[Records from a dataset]
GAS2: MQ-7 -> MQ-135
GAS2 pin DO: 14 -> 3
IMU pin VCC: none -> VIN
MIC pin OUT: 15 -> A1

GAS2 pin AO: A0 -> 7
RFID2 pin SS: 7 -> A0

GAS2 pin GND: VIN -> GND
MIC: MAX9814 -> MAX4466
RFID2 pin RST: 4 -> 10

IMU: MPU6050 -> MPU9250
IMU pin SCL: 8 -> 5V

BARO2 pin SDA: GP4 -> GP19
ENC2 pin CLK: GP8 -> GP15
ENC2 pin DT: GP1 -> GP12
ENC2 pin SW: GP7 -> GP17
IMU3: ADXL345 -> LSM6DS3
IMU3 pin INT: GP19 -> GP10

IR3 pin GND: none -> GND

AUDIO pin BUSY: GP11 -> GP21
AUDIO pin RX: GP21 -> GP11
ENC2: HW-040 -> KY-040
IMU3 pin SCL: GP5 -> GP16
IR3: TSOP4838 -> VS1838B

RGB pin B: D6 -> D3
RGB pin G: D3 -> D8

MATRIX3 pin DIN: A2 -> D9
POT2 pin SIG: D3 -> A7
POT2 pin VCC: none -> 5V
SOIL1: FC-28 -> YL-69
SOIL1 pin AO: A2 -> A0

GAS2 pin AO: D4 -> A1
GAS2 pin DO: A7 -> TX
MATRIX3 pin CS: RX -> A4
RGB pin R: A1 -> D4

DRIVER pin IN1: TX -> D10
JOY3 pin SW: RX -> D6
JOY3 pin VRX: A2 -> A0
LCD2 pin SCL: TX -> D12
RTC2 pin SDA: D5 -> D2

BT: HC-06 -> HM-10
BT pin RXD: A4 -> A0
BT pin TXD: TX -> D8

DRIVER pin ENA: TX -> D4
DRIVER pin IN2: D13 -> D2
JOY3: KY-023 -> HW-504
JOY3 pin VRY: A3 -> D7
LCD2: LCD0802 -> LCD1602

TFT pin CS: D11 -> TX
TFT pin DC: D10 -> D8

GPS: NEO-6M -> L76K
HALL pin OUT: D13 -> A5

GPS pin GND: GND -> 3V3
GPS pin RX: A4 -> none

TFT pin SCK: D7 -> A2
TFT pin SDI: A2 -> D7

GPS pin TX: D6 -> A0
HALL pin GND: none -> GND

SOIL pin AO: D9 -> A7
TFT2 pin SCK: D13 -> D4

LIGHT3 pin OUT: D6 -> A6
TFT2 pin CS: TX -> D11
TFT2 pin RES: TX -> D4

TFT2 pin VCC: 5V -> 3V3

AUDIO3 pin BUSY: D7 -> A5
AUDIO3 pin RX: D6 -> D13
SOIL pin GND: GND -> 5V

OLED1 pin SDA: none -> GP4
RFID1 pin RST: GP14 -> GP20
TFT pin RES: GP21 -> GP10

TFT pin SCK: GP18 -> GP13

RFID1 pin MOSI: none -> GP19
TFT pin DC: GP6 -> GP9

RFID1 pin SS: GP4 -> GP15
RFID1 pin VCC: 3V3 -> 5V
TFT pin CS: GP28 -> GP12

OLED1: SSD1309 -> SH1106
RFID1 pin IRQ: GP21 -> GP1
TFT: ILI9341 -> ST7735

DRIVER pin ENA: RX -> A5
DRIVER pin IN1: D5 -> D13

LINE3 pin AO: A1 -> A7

TASK GOAL >>
Please transcribe all of the records, keeping every line exactly as it is.

ANSWER TO THIS EXERCISE >>
GAS2: MQ-7 -> MQ-135
GAS2 pin DO: 14 -> 3
IMU pin VCC: none -> VIN
MIC pin OUT: 15 -> A1

GAS2 pin AO: A0 -> 7
RFID2 pin SS: 7 -> A0

GAS2 pin GND: VIN -> GND
MIC: MAX9814 -> MAX4466
RFID2 pin RST: 4 -> 10

IMU: MPU6050 -> MPU9250
IMU pin SCL: 8 -> 5V

BARO2 pin SDA: GP4 -> GP19
ENC2 pin CLK: GP8 -> GP15
ENC2 pin DT: GP1 -> GP12
ENC2 pin SW: GP7 -> GP17
IMU3: ADXL345 -> LSM6DS3
IMU3 pin INT: GP19 -> GP10

IR3 pin GND: none -> GND

AUDIO pin BUSY: GP11 -> GP21
AUDIO pin RX: GP21 -> GP11
ENC2: HW-040 -> KY-040
IMU3 pin SCL: GP5 -> GP16
IR3: TSOP4838 -> VS1838B

RGB pin B: D6 -> D3
RGB pin G: D3 -> D8

MATRIX3 pin DIN: A2 -> D9
POT2 pin SIG: D3 -> A7
POT2 pin VCC: none -> 5V
SOIL1: FC-28 -> YL-69
SOIL1 pin AO: A2 -> A0

GAS2 pin AO: D4 -> A1
GAS2 pin DO: A7 -> TX
MATRIX3 pin CS: RX -> A4
RGB pin R: A1 -> D4

DRIVER pin IN1: TX -> D10
JOY3 pin SW: RX -> D6
JOY3 pin VRX: A2 -> A0
LCD2 pin SCL: TX -> D12
RTC2 pin SDA: D5 -> D2

BT: HC-06 -> HM-10
BT pin RXD: A4 -> A0
BT pin TXD: TX -> D8

DRIVER pin ENA: TX -> D4
DRIVER pin IN2: D13 -> D2
JOY3: KY-023 -> HW-504
JOY3 pin VRY: A3 -> D7
LCD2: LCD0802 -> LCD1602

TFT pin CS: D11 -> TX
TFT pin DC: D10 -> D8

GPS: NEO-6M -> L76K
HALL pin OUT: D13 -> A5

GPS pin GND: GND -> 3V3
GPS pin RX: A4 -> none

TFT pin SCK: D7 -> A2
TFT pin SDI: A2 -> D7

GPS pin TX: D6 -> A0
HALL pin GND: none -> GND

SOIL pin AO: D9 -> A7
TFT2 pin SCK: D13 -> D4

LIGHT3 pin OUT: D6 -> A6
TFT2 pin CS: TX -> D11
TFT2 pin RES: TX -> D4

TFT2 pin VCC: 5V -> 3V3

AUDIO3 pin BUSY: D7 -> A5
AUDIO3 pin RX: D6 -> D13
SOIL pin GND: GND -> 5V

OLED1 pin SDA: none -> GP4
RFID1 pin RST: GP14 -> GP20
TFT pin RES: GP21 -> GP10

TFT pin SCK: GP18 -> GP13

RFID1 pin MOSI: none -> GP19
TFT pin DC: GP6 -> GP9

RFID1 pin SS: GP4 -> GP15
RFID1 pin VCC: 3V3 -> 5V
TFT pin CS: GP28 -> GP12

OLED1: SSD1309 -> SH1106
RFID1 pin IRQ: GP21 -> GP1
TFT: ILI9341 -> ST7735

DRIVER pin ENA: RX -> A5
DRIVER pin IN1: D5 -> D13

LINE3 pin AO: A1 -> A7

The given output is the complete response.